● GIVEN INFORMATION:
◇ ◇ ◇ ◇ ◇

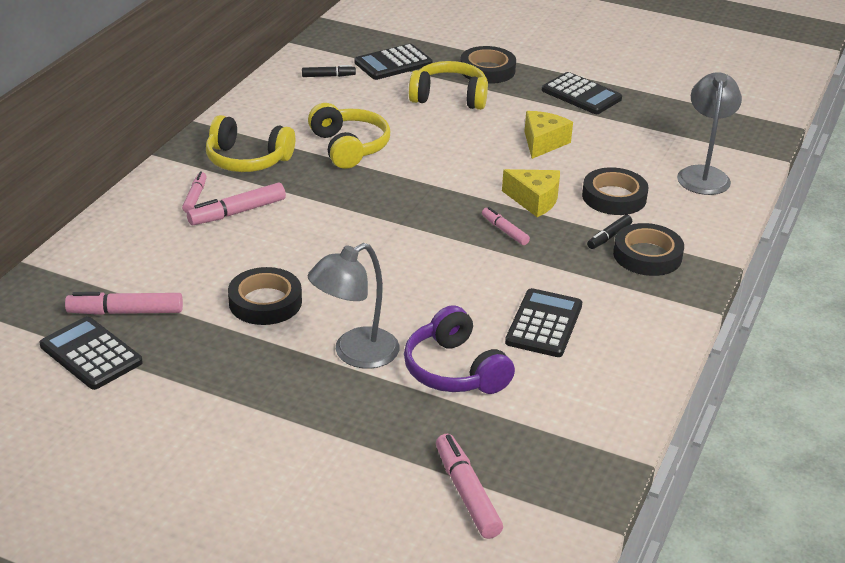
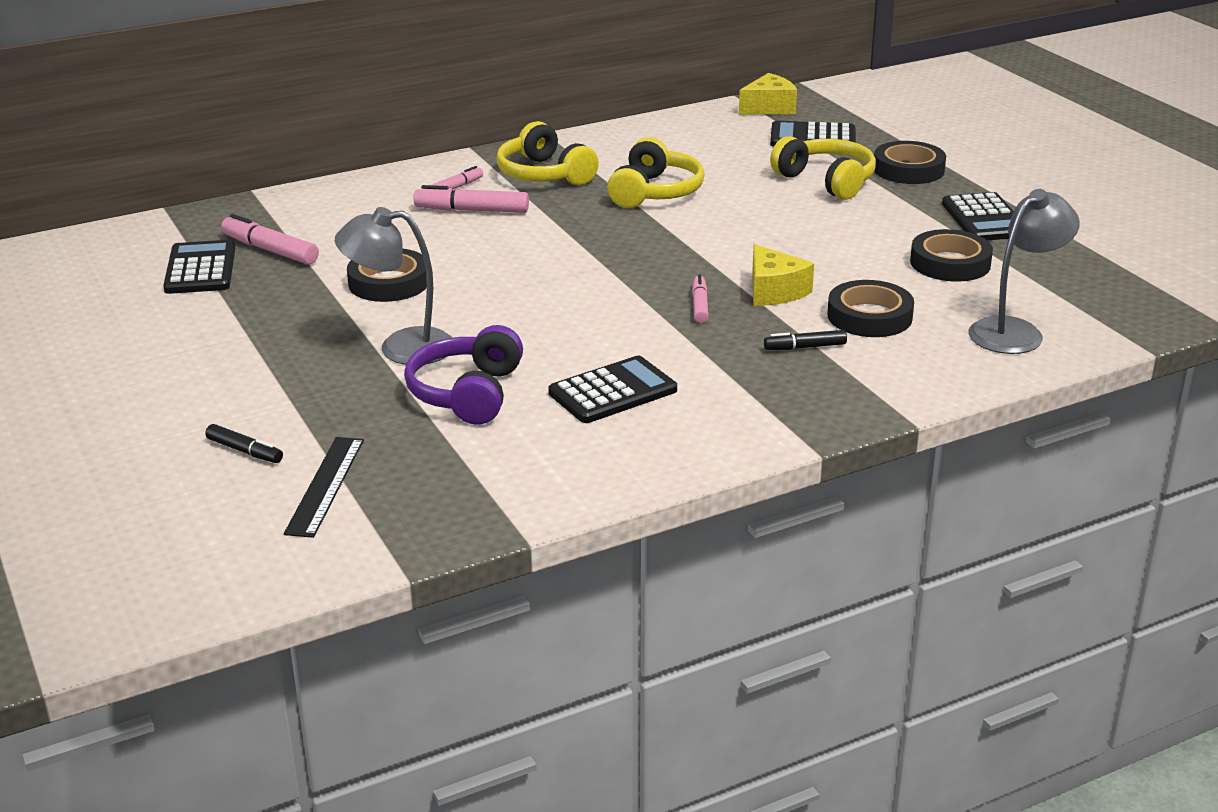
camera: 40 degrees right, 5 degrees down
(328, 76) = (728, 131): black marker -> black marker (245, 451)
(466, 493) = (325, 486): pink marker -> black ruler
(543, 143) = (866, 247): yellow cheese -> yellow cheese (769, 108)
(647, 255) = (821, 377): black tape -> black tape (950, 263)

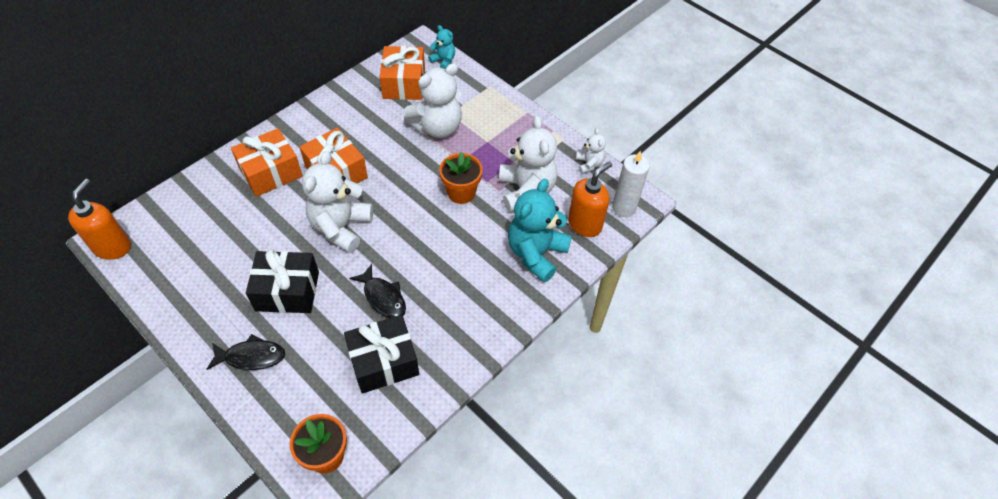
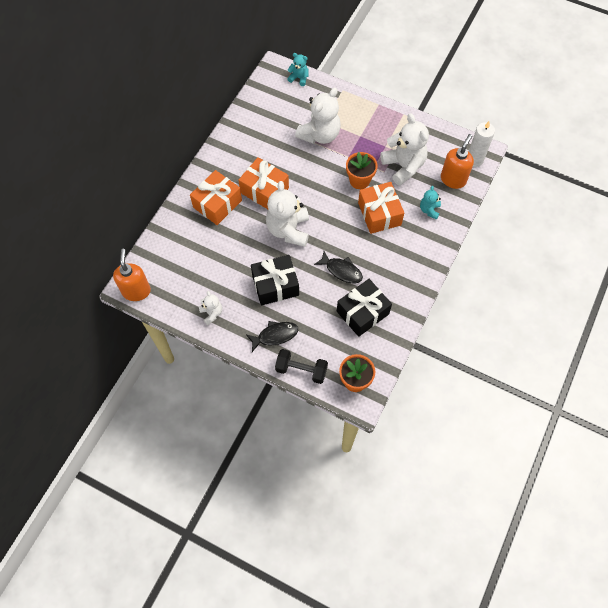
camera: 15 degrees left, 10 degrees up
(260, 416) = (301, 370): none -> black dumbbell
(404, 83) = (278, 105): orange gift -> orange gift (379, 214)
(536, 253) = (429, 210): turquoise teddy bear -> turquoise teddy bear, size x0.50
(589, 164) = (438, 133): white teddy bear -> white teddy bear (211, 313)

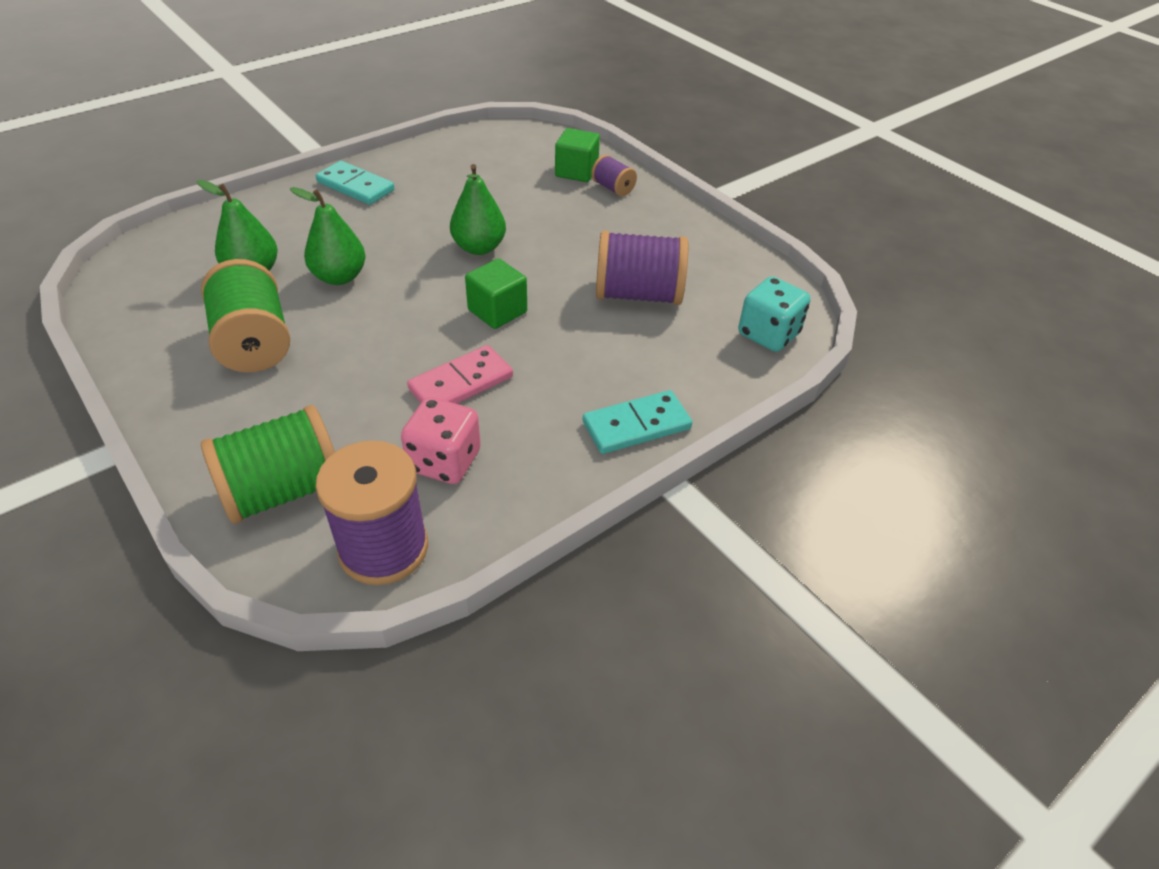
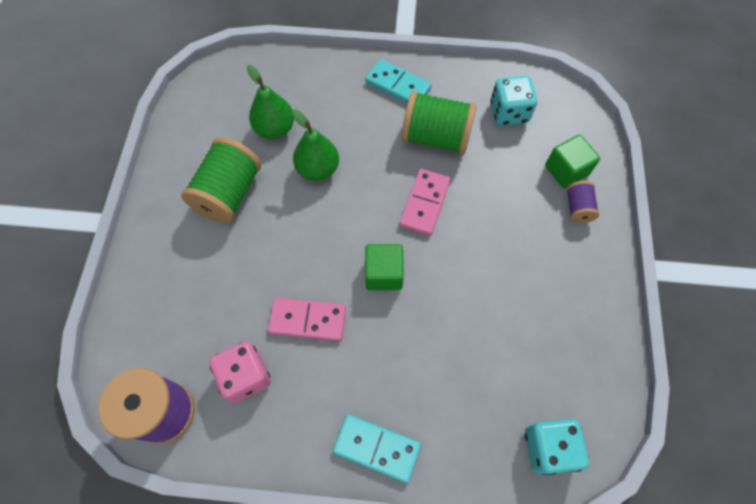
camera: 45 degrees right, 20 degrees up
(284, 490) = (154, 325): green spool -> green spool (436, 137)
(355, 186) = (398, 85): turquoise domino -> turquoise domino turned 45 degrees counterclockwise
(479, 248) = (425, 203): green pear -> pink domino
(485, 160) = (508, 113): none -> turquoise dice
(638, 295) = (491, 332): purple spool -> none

◇ ◇ ◇ ◇ ◇

● THE PROBLEM:
Please ensure that the data above is repeated exactly, with no pictures in the copy.

● WRITTEN SOLUTION:
camera: 40 degrees right, 5 degrees down
(328, 76) = (728, 131): black marker -> black marker (245, 451)
(466, 493) = (325, 486): pink marker -> black ruler
(543, 143) = (866, 247): yellow cheese -> yellow cheese (769, 108)
(647, 255) = (821, 377): black tape -> black tape (950, 263)

camera: 15 degrees left, 10 degrees up
(260, 416) = (301, 370): none -> black dumbbell
(404, 83) = (278, 105): orange gift -> orange gift (379, 214)
(536, 253) = (429, 210): turquoise teddy bear -> turquoise teddy bear, size x0.50
(589, 164) = (438, 133): white teddy bear -> white teddy bear (211, 313)

camera: 45 degrees right, 20 degrees up
(284, 490) = (154, 325): green spool -> green spool (436, 137)
(355, 186) = (398, 85): turquoise domino -> turquoise domino turned 45 degrees counterclockwise
(479, 248) = (425, 203): green pear -> pink domino
(485, 160) = (508, 113): none -> turquoise dice
(638, 295) = (491, 332): purple spool -> none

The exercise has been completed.